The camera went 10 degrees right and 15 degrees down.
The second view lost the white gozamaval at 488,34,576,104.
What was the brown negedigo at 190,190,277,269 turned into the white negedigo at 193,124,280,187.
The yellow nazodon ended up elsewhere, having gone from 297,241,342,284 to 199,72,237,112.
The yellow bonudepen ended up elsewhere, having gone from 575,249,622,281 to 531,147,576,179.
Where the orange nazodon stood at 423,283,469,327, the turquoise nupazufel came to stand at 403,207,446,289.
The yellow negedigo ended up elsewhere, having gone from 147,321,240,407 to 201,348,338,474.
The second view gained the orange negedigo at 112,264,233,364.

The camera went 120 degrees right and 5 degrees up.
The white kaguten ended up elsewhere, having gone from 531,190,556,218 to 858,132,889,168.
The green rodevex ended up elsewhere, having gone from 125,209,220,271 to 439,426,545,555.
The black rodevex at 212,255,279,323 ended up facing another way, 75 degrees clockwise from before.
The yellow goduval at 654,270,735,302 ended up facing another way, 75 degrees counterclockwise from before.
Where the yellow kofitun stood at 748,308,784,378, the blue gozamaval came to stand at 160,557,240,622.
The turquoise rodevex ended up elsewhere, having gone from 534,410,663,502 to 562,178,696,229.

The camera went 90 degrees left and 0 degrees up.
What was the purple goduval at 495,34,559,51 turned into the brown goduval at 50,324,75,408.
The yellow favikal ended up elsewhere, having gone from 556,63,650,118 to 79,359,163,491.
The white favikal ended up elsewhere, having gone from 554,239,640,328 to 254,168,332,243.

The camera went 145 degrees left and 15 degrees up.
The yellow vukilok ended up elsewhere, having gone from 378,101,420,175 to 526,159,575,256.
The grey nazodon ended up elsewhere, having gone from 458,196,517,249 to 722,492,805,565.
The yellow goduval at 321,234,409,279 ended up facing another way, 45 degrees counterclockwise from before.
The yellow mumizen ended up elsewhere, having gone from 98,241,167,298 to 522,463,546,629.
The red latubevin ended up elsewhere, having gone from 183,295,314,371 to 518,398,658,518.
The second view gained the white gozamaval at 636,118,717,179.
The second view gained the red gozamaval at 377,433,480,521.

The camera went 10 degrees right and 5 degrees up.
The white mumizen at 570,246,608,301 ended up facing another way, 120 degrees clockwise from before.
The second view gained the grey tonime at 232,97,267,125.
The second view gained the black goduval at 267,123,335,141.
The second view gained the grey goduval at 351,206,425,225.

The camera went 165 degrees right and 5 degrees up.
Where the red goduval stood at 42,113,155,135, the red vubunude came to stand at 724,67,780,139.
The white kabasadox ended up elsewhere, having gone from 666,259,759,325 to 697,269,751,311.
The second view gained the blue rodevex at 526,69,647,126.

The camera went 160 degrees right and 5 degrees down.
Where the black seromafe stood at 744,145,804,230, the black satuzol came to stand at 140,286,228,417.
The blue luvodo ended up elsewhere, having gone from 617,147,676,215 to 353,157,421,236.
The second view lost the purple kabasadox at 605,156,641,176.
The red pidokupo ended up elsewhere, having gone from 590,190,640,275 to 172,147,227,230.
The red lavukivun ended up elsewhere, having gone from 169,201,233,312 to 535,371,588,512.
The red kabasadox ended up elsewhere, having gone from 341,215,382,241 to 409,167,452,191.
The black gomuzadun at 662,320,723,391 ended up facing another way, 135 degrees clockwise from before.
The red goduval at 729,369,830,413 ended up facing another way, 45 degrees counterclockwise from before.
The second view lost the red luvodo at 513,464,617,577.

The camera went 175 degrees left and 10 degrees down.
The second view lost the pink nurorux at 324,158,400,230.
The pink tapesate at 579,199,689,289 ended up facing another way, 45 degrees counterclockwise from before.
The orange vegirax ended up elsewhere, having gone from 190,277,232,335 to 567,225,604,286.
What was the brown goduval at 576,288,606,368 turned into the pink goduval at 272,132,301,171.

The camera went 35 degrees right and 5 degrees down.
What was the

TASK REQUIREMENTS
Only the lines above starting at the one containing "The yellow nazodon" and ending at the one containing "The yellow negedigo", both included, are to be returned, exactly as they read.

SOLUTION TO THE EXERCISE
The yellow nazodon ended up elsewhere, having gone from 297,241,342,284 to 199,72,237,112.
The yellow bonudepen ended up elsewhere, having gone from 575,249,622,281 to 531,147,576,179.
Where the orange nazodon stood at 423,283,469,327, the turquoise nupazufel came to stand at 403,207,446,289.
The yellow negedigo ended up elsewhere, having gone from 147,321,240,407 to 201,348,338,474.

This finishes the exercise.